[Dataset records]
----------

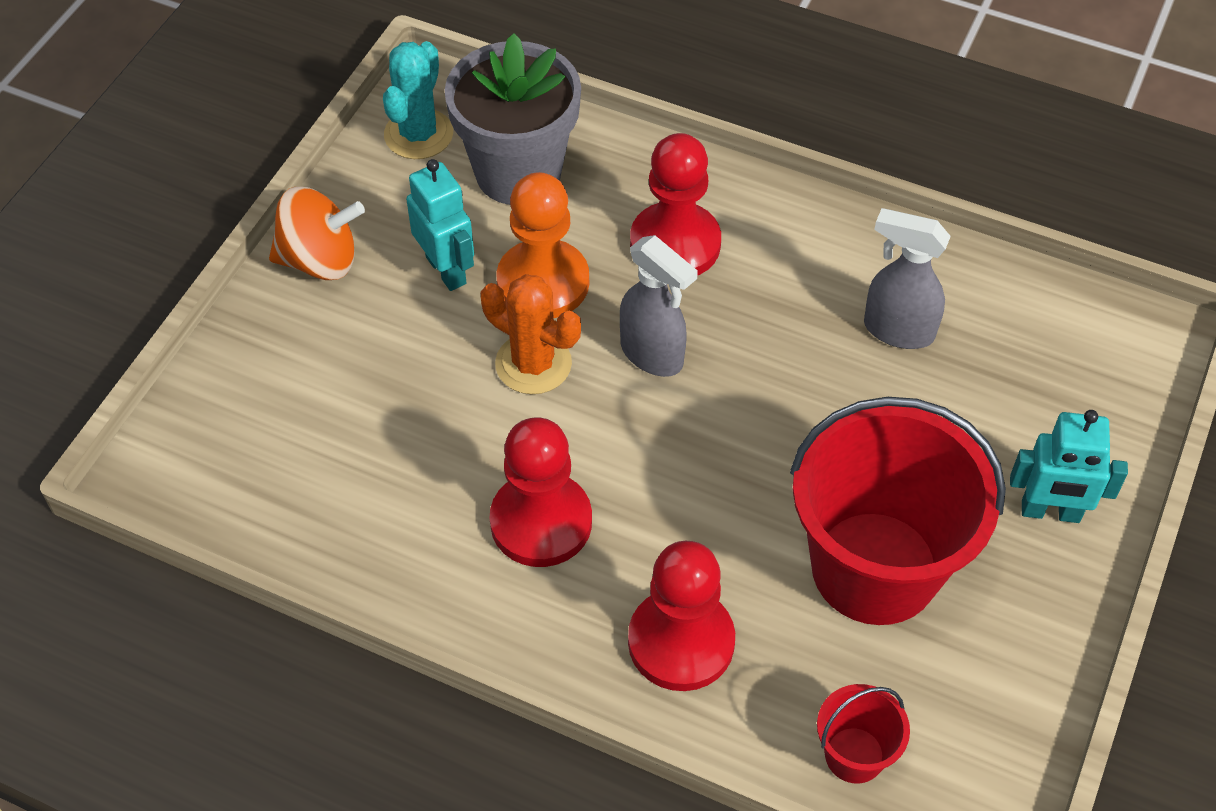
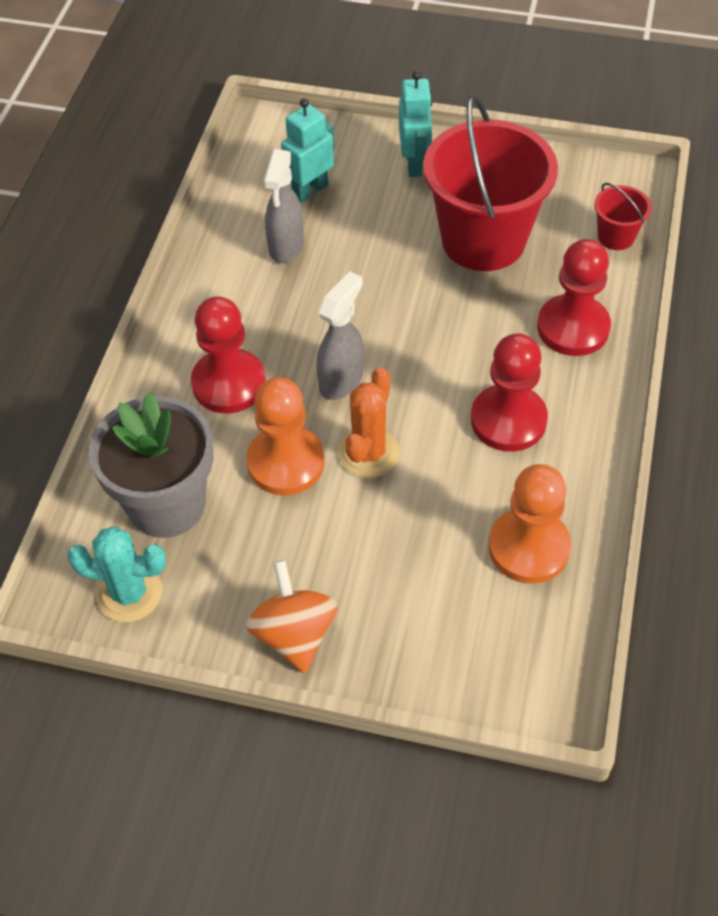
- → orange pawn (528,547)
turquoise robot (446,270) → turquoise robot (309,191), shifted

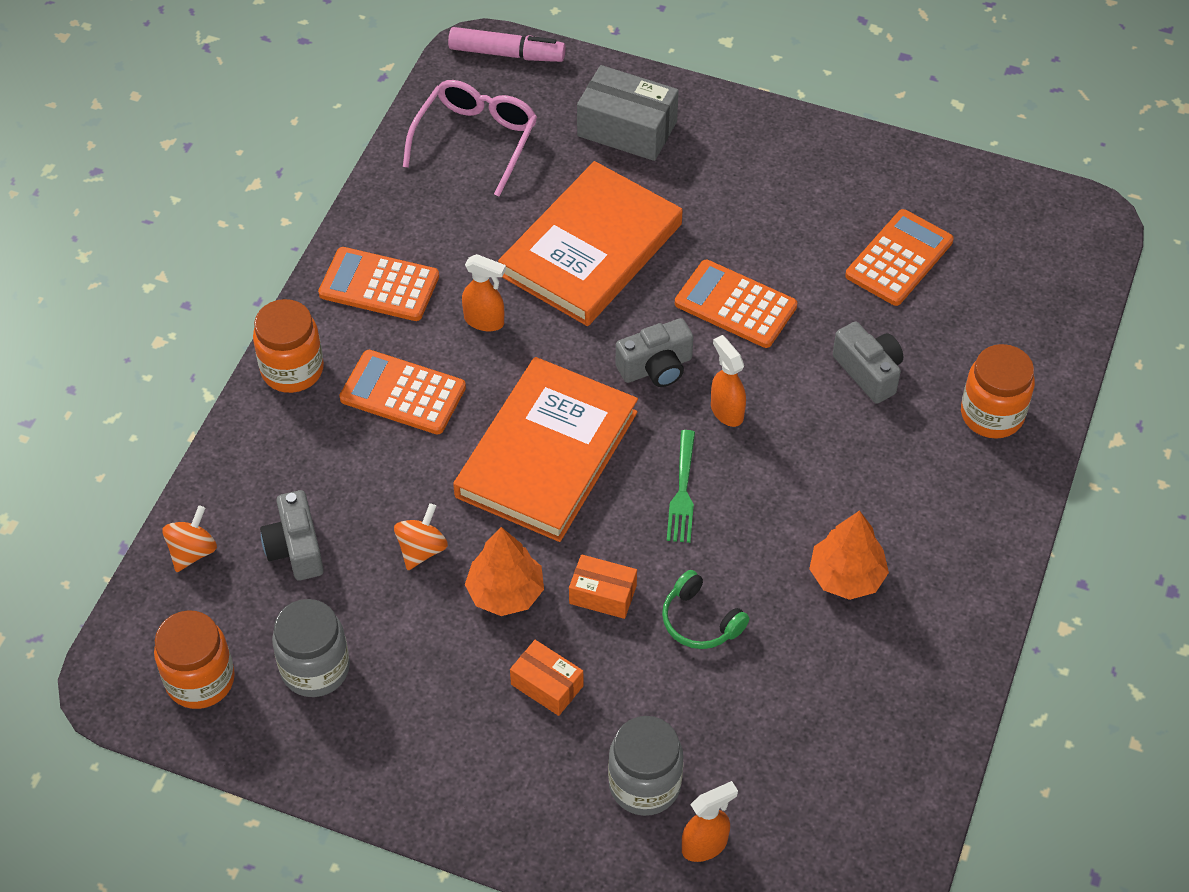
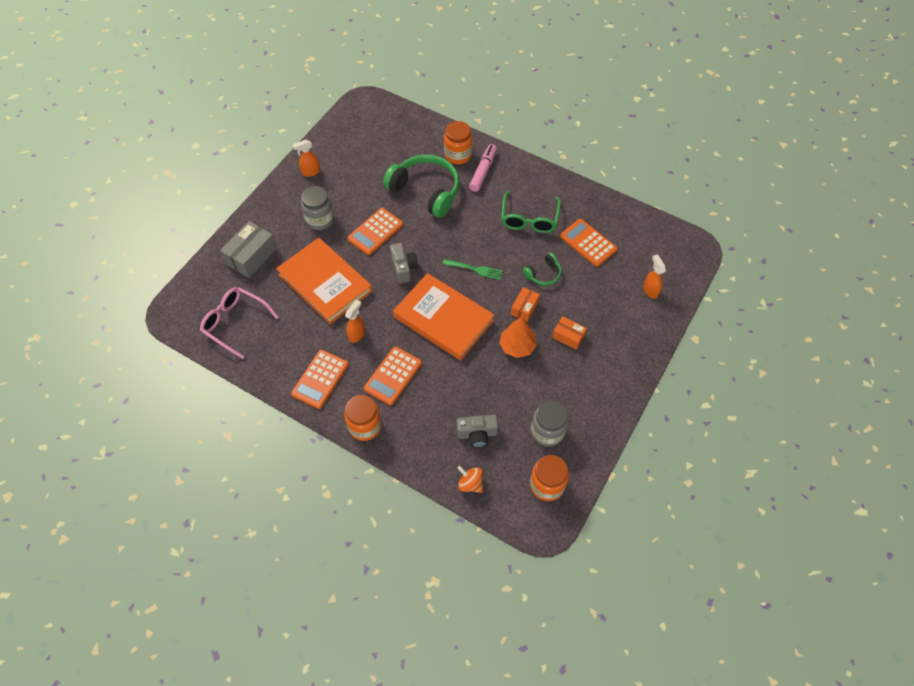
orange spinning top (422,549) → -
pink marker (507,54) → pink marker (483,171), shifted
grey jar (644,785) → grey jar (320,219), shifted
orange spray bottle (726,411) → orange spray bottle (310,172), shifted
orange calculator (899,258) → orange calculator (588,243), shifted
orange tree (846,576) → green glasses (529,219)
grey camera (868,372) → green headphones (426,191)
orange box (547,685) → orange box (568,336), 75 degrees clockwise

----------

Omit the pictures, then extract verbatim only those lines that fall between the line containing "turquoise robot (446,270)" and the final line of the records above, both included.

turquoise robot (446,270) → turquoise robot (309,191), shifted

orange spinning top (422,549) → -
pink marker (507,54) → pink marker (483,171), shifted
grey jar (644,785) → grey jar (320,219), shifted
orange spray bottle (726,411) → orange spray bottle (310,172), shifted
orange calculator (899,258) → orange calculator (588,243), shifted
orange tree (846,576) → green glasses (529,219)
grey camera (868,372) → green headphones (426,191)
orange box (547,685) → orange box (568,336), 75 degrees clockwise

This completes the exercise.